INPUT FOR THIS TASK:

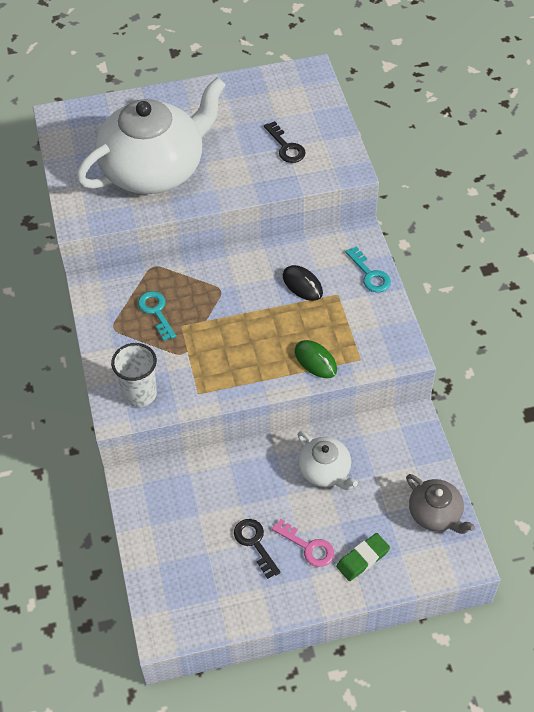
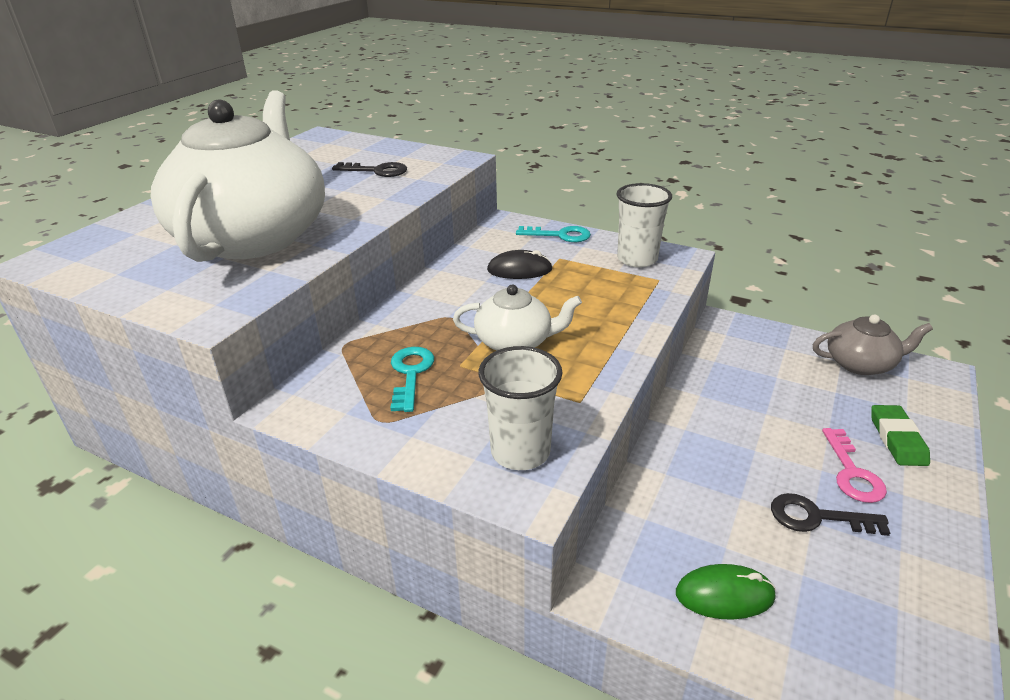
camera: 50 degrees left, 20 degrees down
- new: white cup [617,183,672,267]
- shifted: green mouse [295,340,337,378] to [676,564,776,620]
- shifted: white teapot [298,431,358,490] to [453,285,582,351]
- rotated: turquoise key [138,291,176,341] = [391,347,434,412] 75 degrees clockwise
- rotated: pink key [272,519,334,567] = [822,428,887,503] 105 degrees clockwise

WHAT YOU NEED TO DO: Beginning at the line with "- shifted: white" and ending at the last line of the entries, print every line exactly.

FINAL ANSWER:
- shifted: white teapot [298,431,358,490] to [453,285,582,351]
- rotated: turquoise key [138,291,176,341] = [391,347,434,412] 75 degrees clockwise
- rotated: pink key [272,519,334,567] = [822,428,887,503] 105 degrees clockwise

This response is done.